DATA IN THIS EXERCISE
------

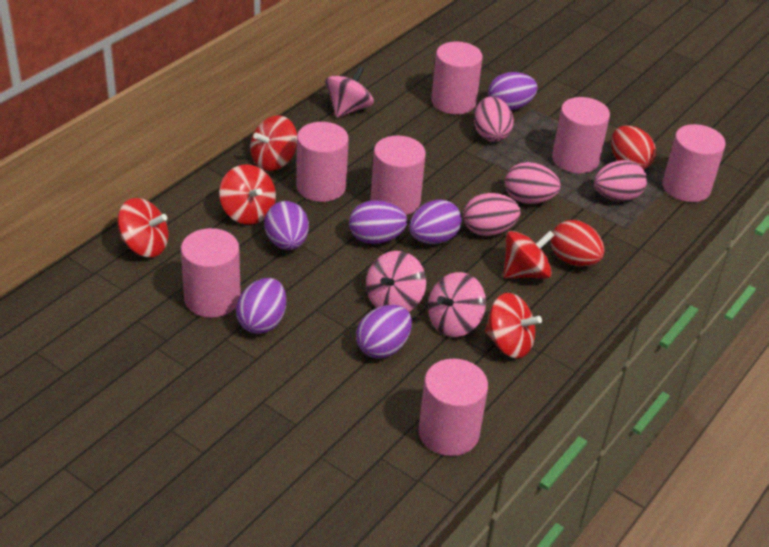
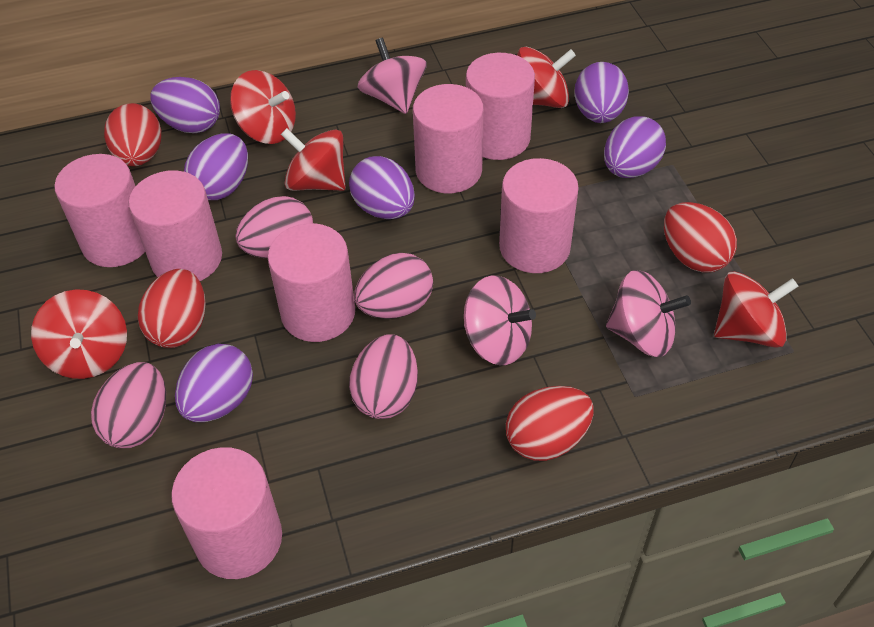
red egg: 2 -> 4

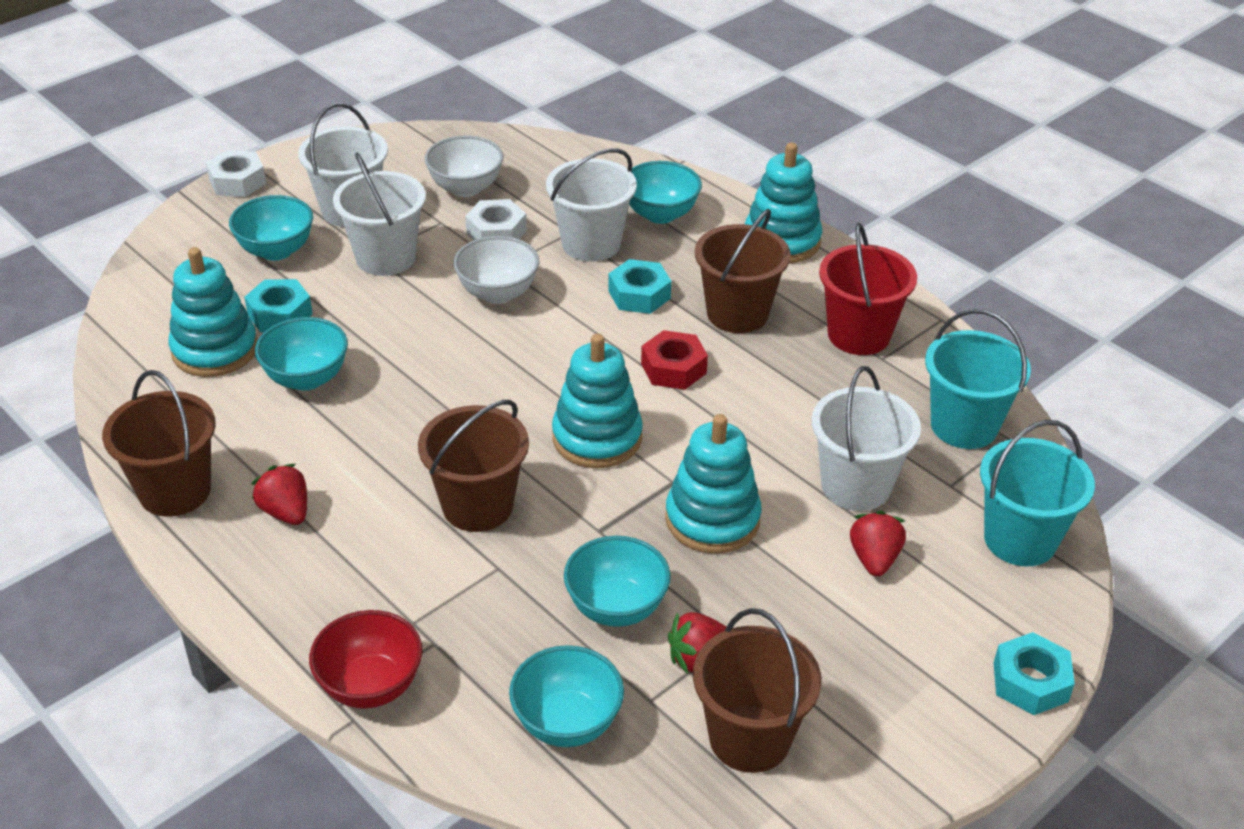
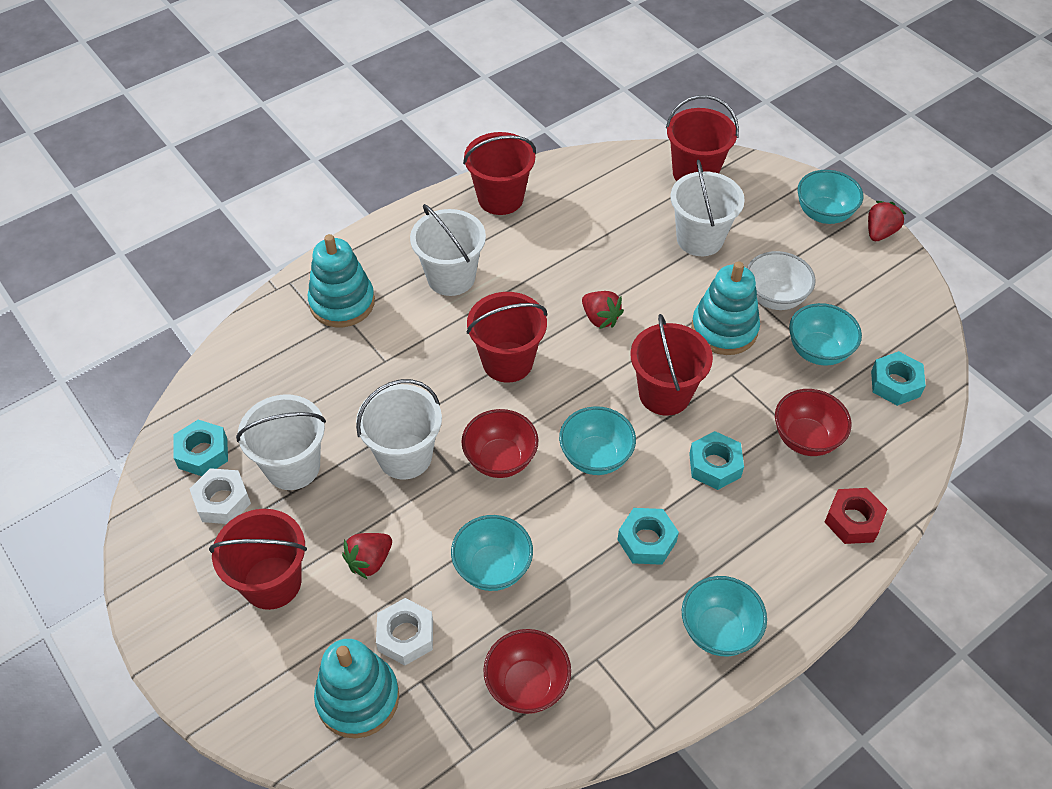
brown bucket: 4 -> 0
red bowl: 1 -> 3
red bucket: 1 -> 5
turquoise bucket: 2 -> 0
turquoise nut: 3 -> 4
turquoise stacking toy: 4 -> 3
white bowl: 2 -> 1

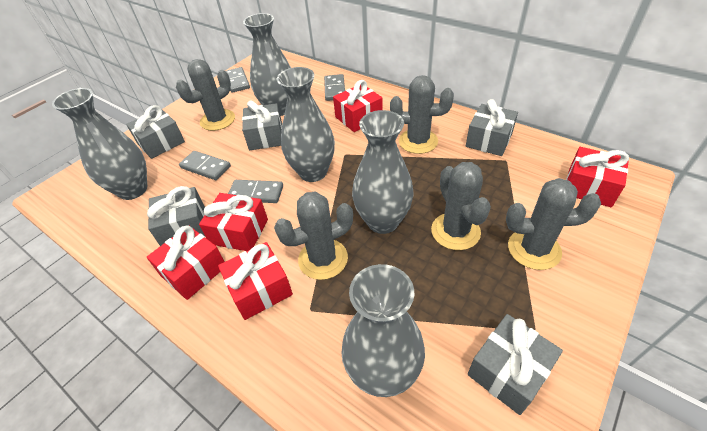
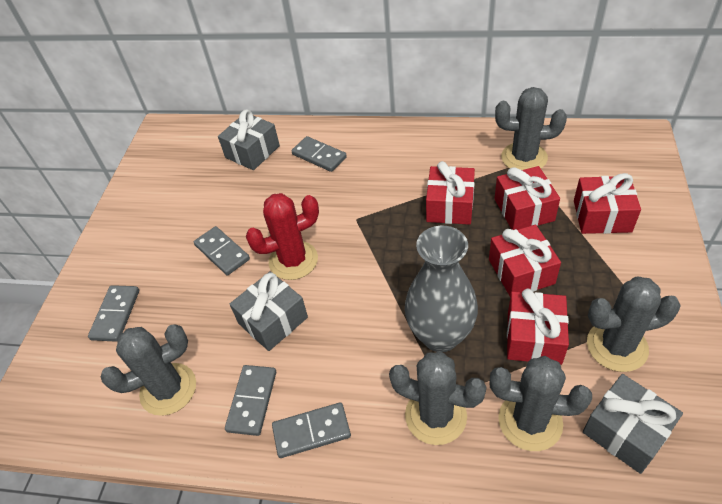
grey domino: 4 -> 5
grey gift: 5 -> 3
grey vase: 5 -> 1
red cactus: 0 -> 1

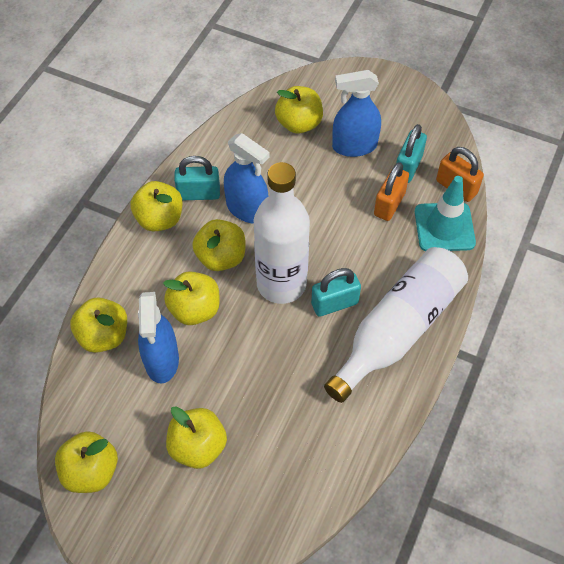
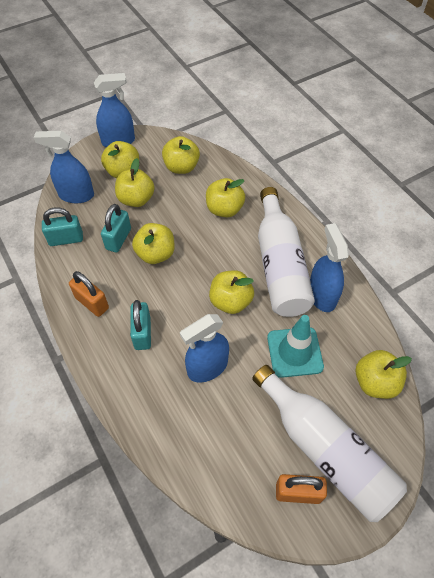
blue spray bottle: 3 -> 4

------

EXERCISE PROMPT
Show the lines in the entries above that include the string "bucket".

ANSWER TO THIS TASK
brown bucket: 4 -> 0
red bucket: 1 -> 5
turquoise bucket: 2 -> 0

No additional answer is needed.